» **WORK ITEM**
Retype nothing except the lines below from the one with "(600, 120) = (681, 104): grey" through the one with "(411, 412) = (802, 218): pink camera -> none", exactly, with images left out.

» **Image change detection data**
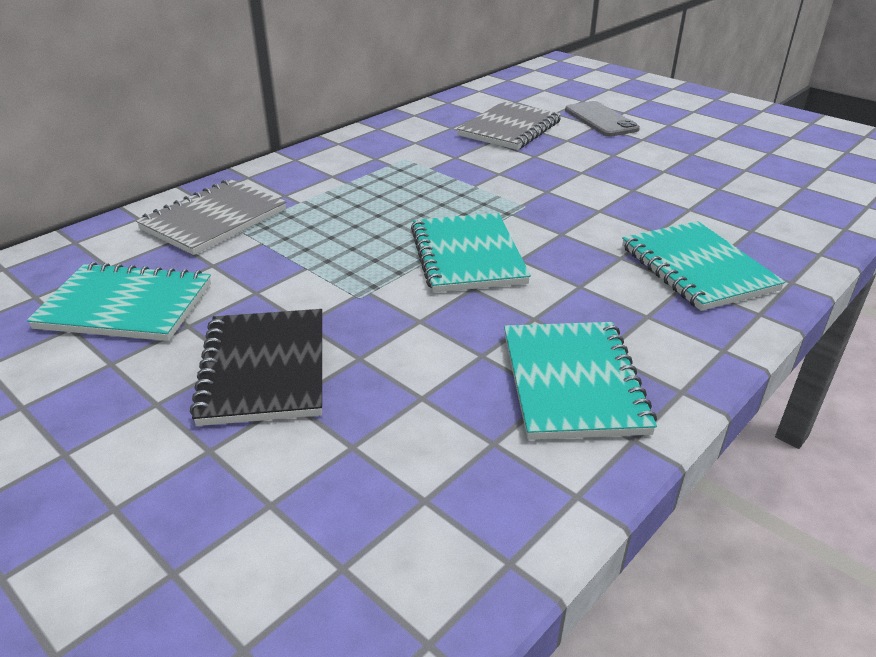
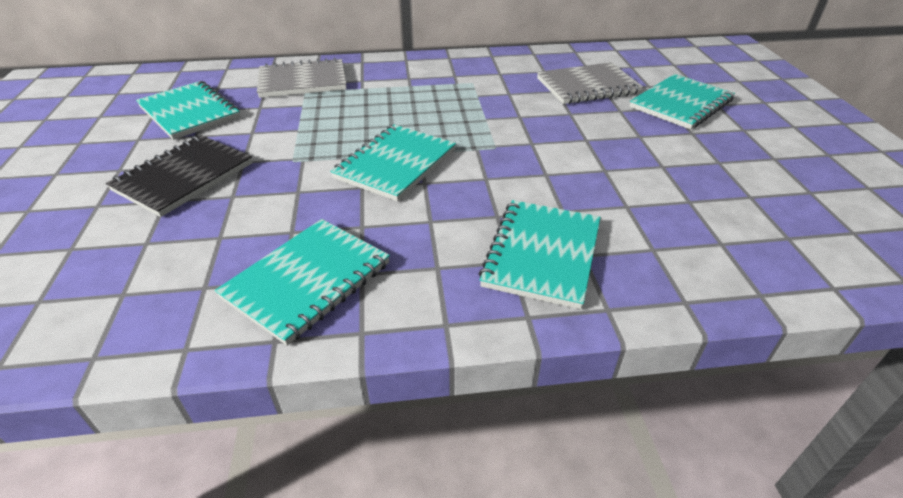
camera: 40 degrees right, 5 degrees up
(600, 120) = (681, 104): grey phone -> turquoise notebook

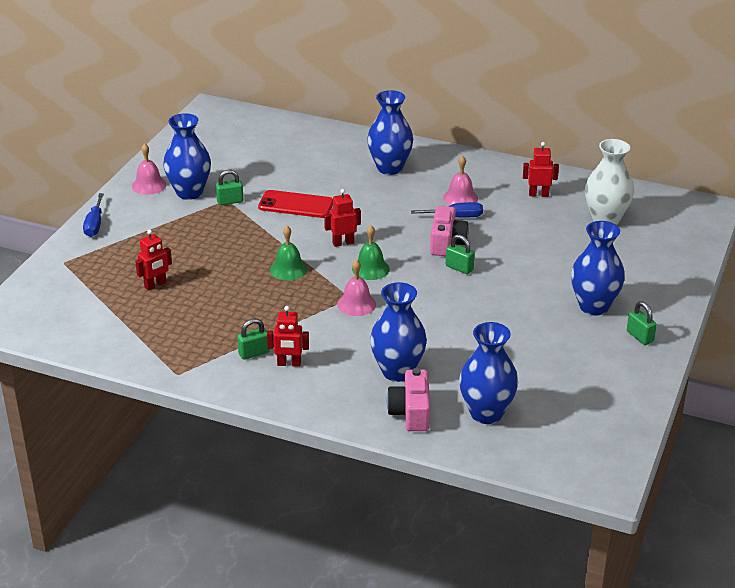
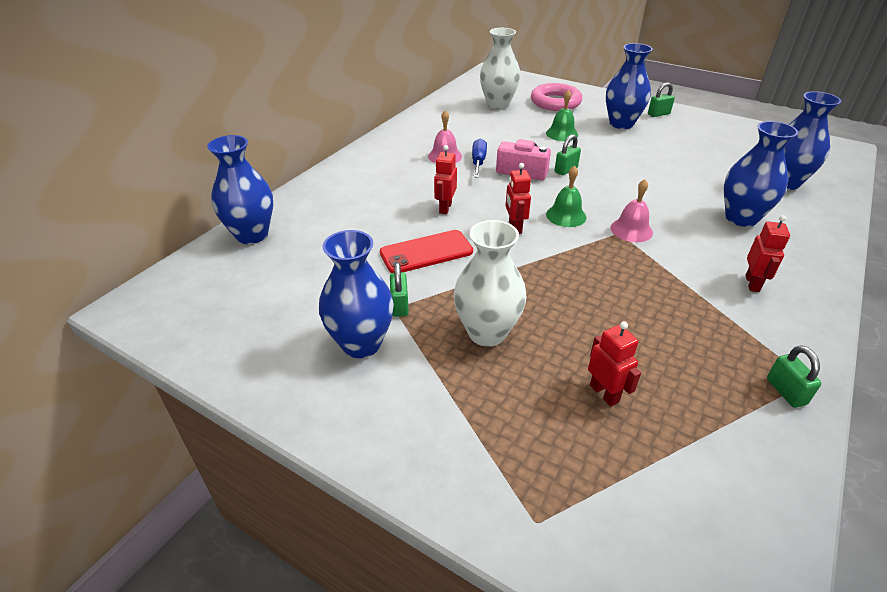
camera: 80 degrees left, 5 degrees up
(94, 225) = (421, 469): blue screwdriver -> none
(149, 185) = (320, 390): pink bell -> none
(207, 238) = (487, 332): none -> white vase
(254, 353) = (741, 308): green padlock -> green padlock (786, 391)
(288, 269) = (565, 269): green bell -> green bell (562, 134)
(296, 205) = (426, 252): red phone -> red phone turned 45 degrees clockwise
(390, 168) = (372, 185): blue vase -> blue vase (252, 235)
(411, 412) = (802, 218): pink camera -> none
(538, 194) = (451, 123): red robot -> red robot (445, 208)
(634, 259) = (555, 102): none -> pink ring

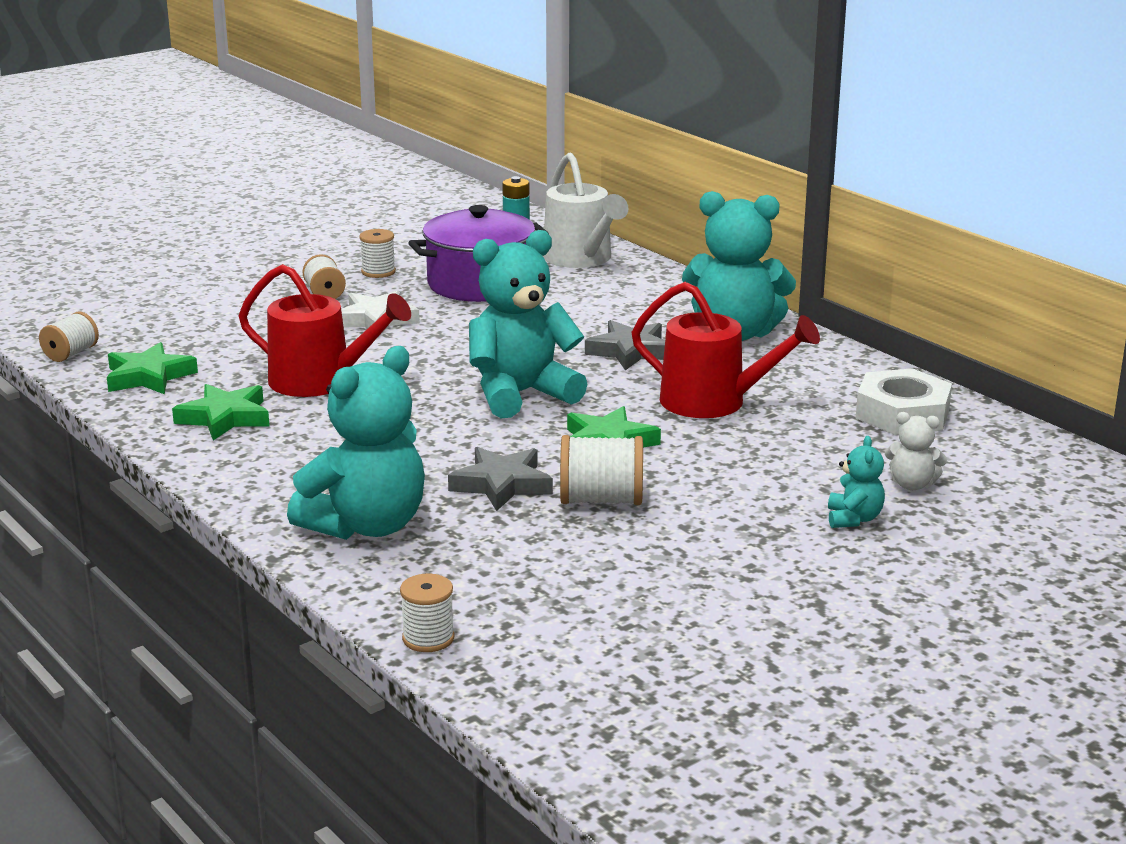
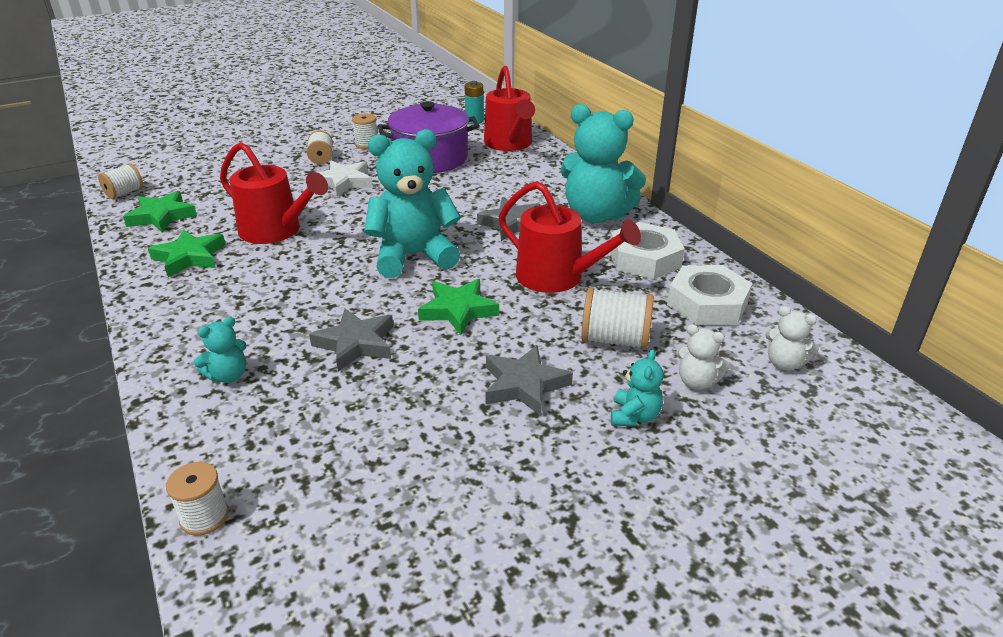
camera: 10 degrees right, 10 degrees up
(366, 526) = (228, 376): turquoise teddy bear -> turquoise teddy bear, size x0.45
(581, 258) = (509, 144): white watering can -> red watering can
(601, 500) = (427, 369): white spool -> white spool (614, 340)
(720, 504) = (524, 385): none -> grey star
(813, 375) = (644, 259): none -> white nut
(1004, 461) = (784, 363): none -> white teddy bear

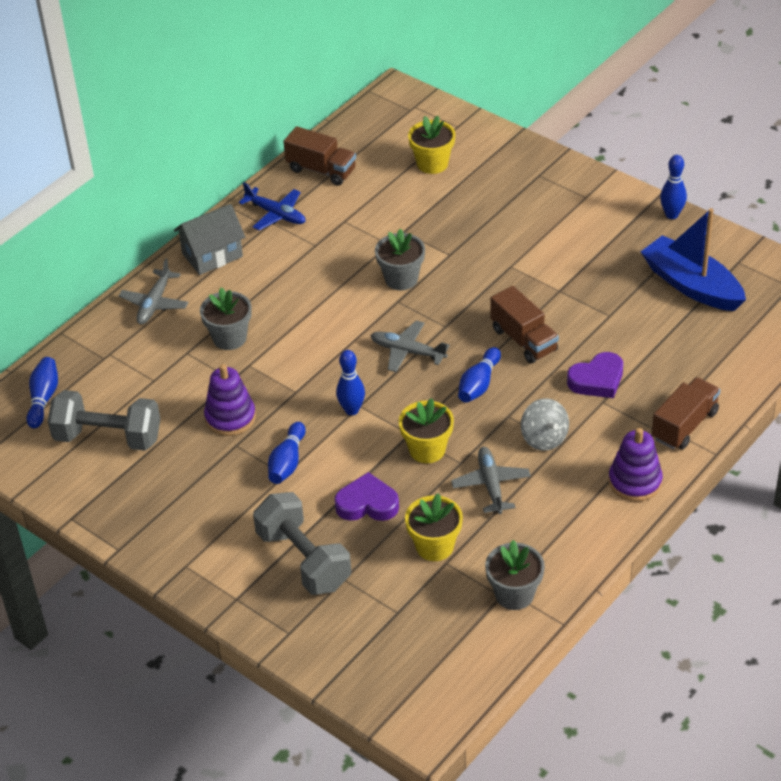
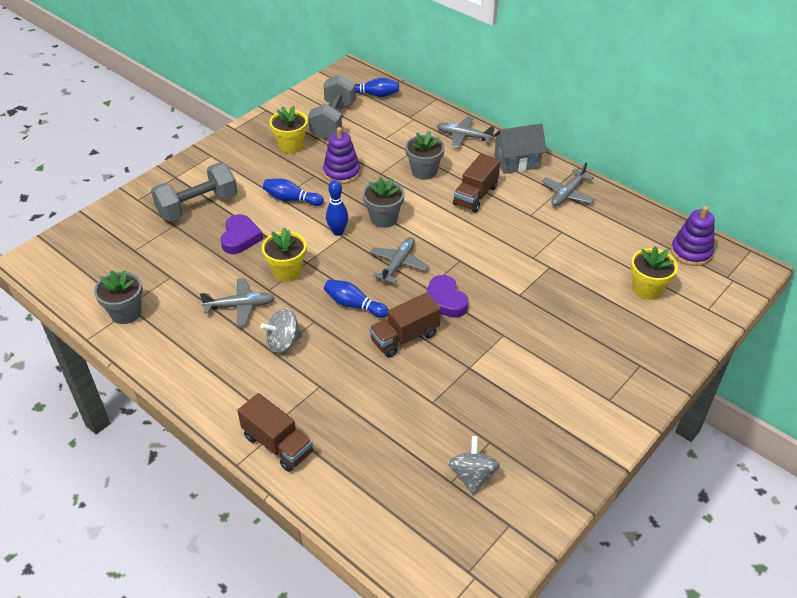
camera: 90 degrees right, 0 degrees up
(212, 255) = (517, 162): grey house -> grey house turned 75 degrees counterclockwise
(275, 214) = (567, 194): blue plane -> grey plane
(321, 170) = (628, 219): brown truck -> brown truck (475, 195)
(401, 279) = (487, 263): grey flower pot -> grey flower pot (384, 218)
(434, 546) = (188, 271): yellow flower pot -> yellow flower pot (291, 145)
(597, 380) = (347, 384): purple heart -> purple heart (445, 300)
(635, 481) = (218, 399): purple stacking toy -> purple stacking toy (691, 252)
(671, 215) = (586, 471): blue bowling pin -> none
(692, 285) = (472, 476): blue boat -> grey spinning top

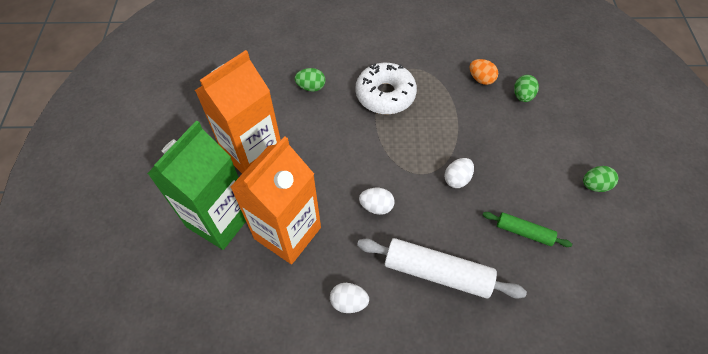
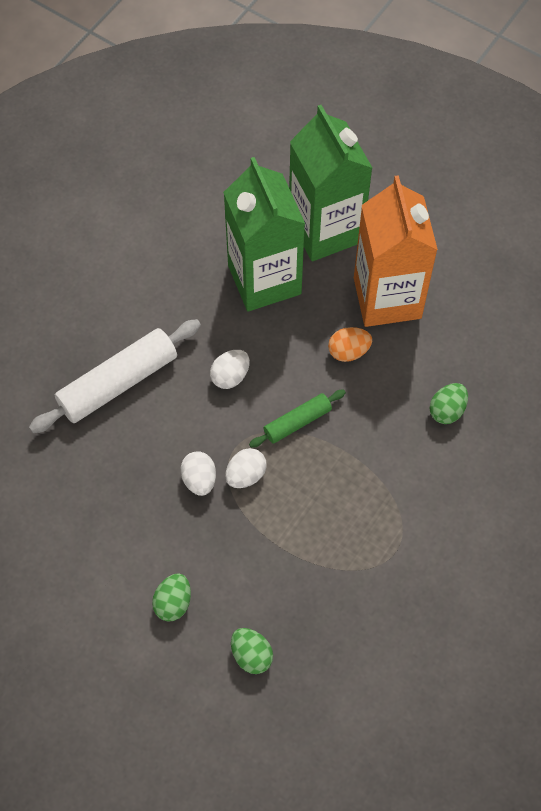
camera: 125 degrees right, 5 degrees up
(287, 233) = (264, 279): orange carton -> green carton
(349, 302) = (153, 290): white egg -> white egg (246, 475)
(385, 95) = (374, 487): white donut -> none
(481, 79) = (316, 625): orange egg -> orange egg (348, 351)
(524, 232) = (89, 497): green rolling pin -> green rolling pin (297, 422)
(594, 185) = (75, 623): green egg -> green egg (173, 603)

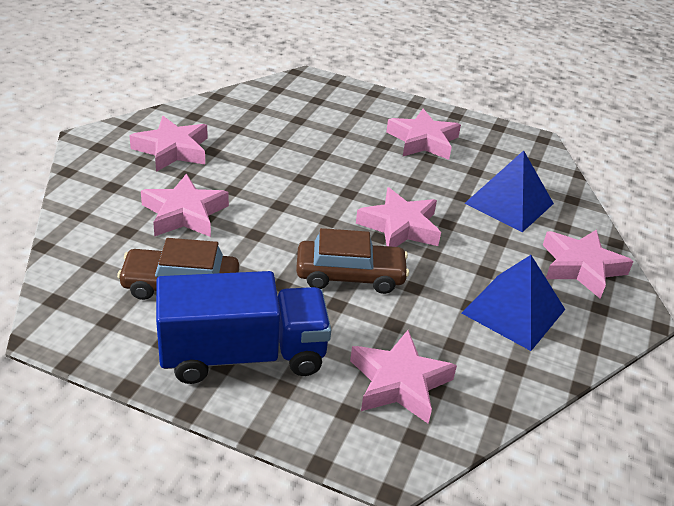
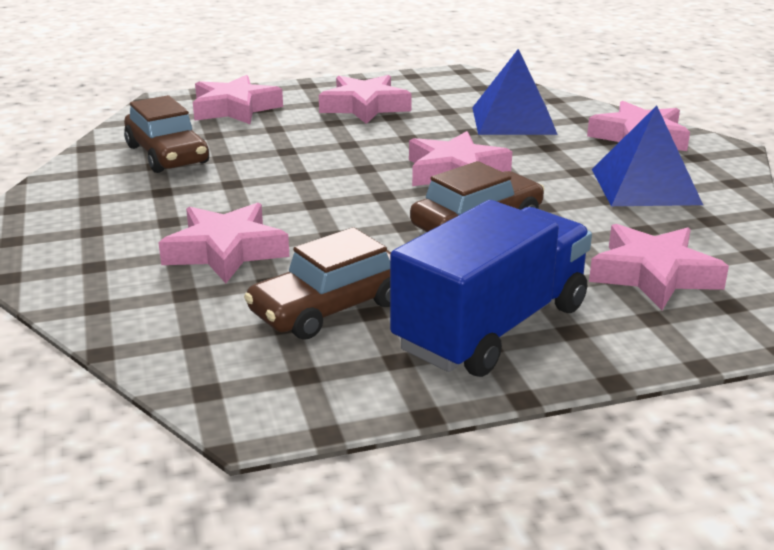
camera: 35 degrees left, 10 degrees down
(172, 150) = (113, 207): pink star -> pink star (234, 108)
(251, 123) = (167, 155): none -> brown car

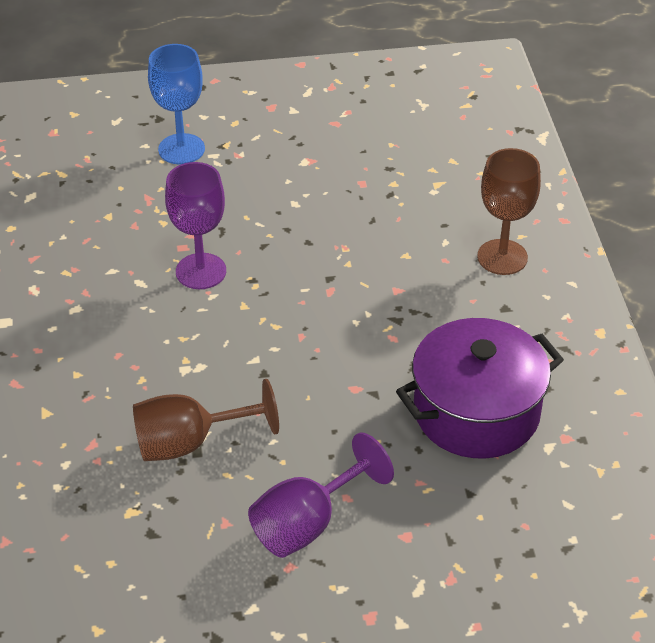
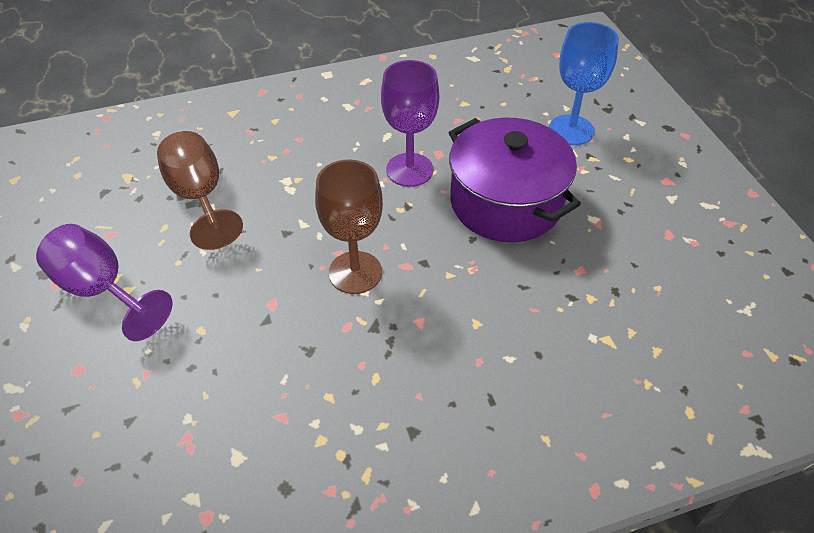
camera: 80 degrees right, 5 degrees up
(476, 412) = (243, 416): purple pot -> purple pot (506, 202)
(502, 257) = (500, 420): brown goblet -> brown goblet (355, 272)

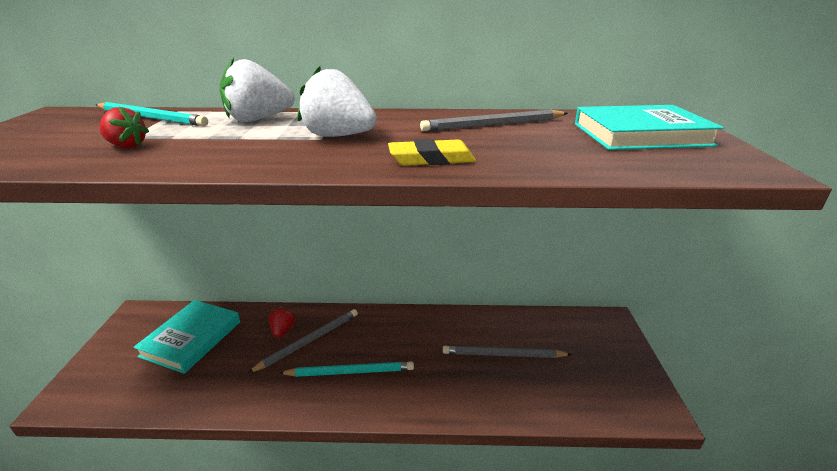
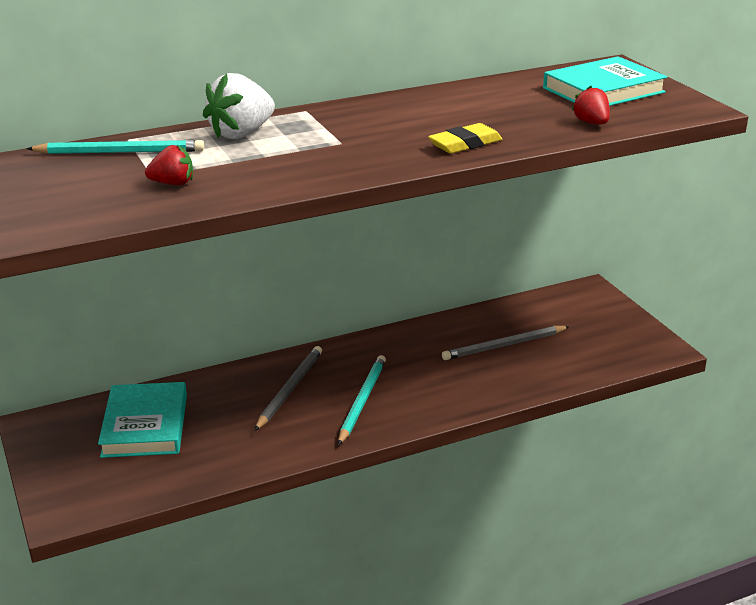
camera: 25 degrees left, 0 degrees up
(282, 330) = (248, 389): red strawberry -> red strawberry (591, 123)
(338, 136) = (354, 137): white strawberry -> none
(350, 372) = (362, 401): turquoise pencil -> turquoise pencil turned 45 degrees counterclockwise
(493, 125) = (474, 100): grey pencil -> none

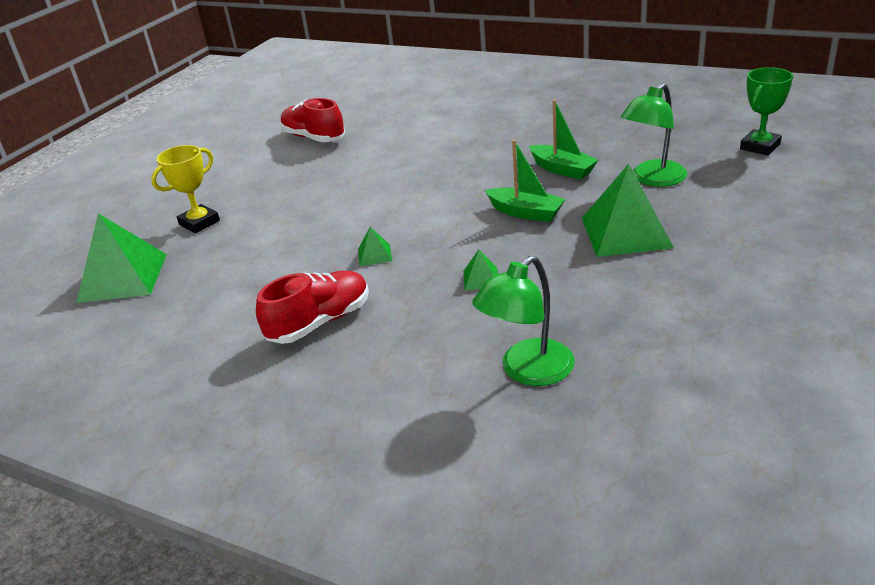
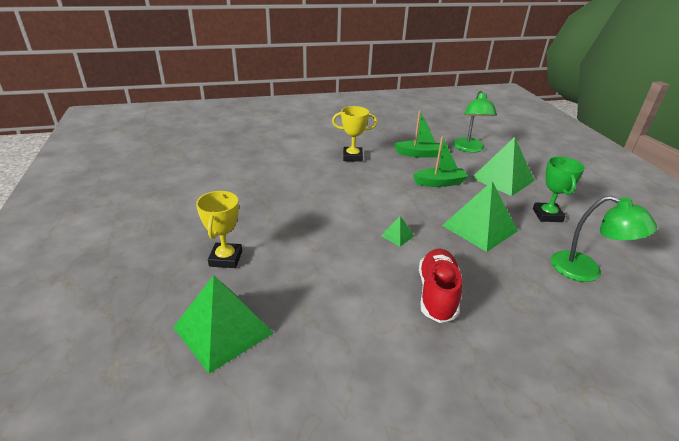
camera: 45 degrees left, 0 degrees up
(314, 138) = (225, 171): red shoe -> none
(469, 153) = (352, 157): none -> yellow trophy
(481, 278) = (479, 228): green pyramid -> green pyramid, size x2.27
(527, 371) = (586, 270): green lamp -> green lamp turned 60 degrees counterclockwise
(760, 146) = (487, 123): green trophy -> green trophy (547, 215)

» **EXPECTED OUTPUT**
(600, 120) = (681, 104): grey phone -> turquoise notebook

camera: 80 degrees left, 5 degrees up
(94, 225) = (421, 469): blue screwdriver -> none
(149, 185) = (320, 390): pink bell -> none
(207, 238) = (487, 332): none -> white vase
(254, 353) = (741, 308): green padlock -> green padlock (786, 391)
(288, 269) = (565, 269): green bell -> green bell (562, 134)
(296, 205) = (426, 252): red phone -> red phone turned 45 degrees clockwise
(390, 168) = (372, 185): blue vase -> blue vase (252, 235)
(411, 412) = (802, 218): pink camera -> none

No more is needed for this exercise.